» Directions for this task
Return the data below exactly as given, except for the images.

Stored data entries:
::::::::

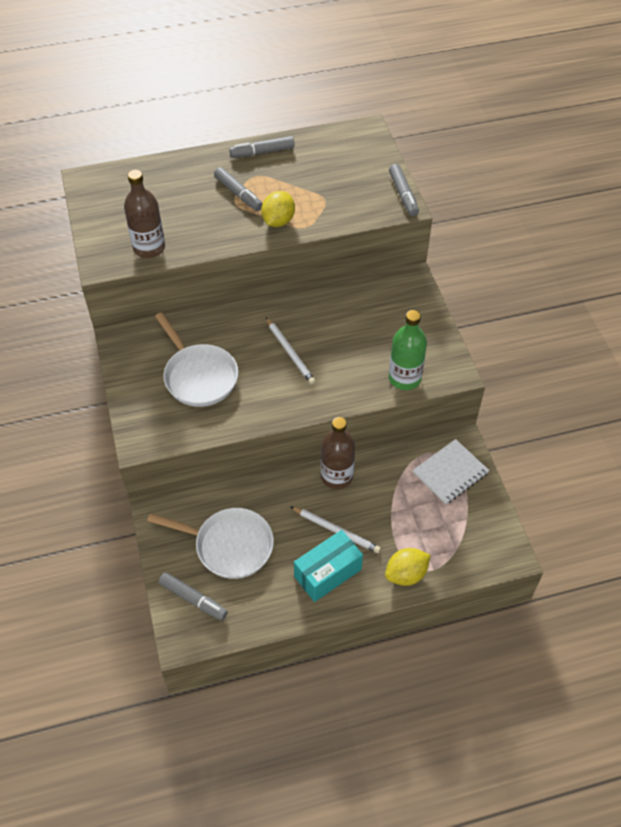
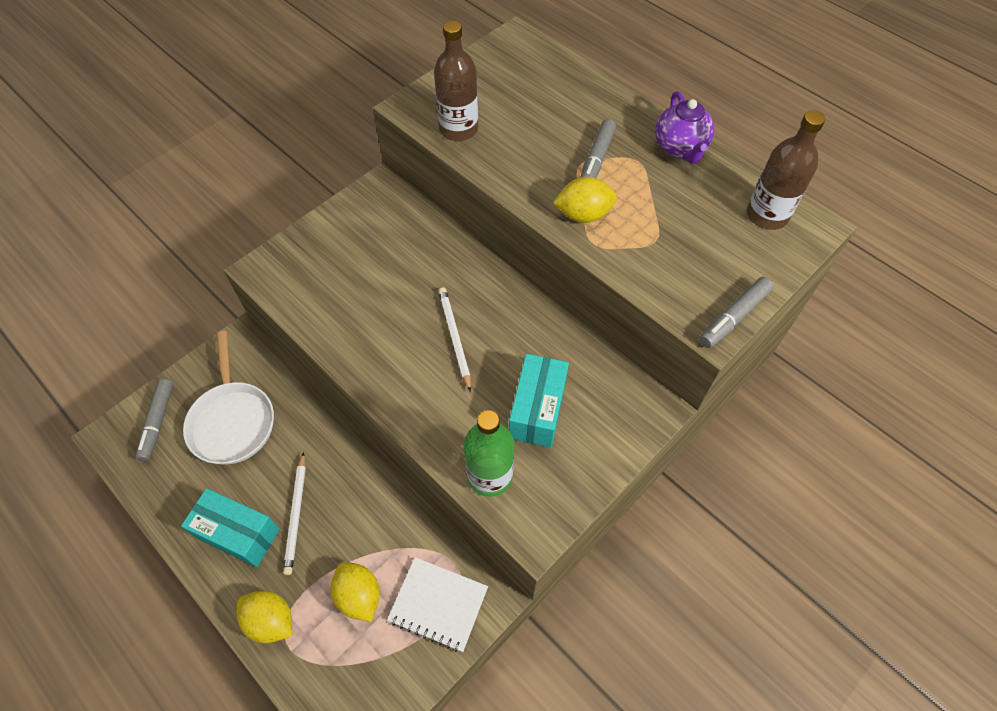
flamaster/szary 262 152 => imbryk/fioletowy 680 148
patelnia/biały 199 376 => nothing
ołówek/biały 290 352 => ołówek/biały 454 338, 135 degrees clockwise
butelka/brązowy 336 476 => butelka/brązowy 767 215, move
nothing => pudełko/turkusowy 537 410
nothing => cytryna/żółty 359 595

::::::::

» Response to the exercise
flamaster/szary 262 152 => imbryk/fioletowy 680 148
patelnia/biały 199 376 => nothing
ołówek/biały 290 352 => ołówek/biały 454 338, 135 degrees clockwise
butelka/brązowy 336 476 => butelka/brązowy 767 215, move
nothing => pudełko/turkusowy 537 410
nothing => cytryna/żółty 359 595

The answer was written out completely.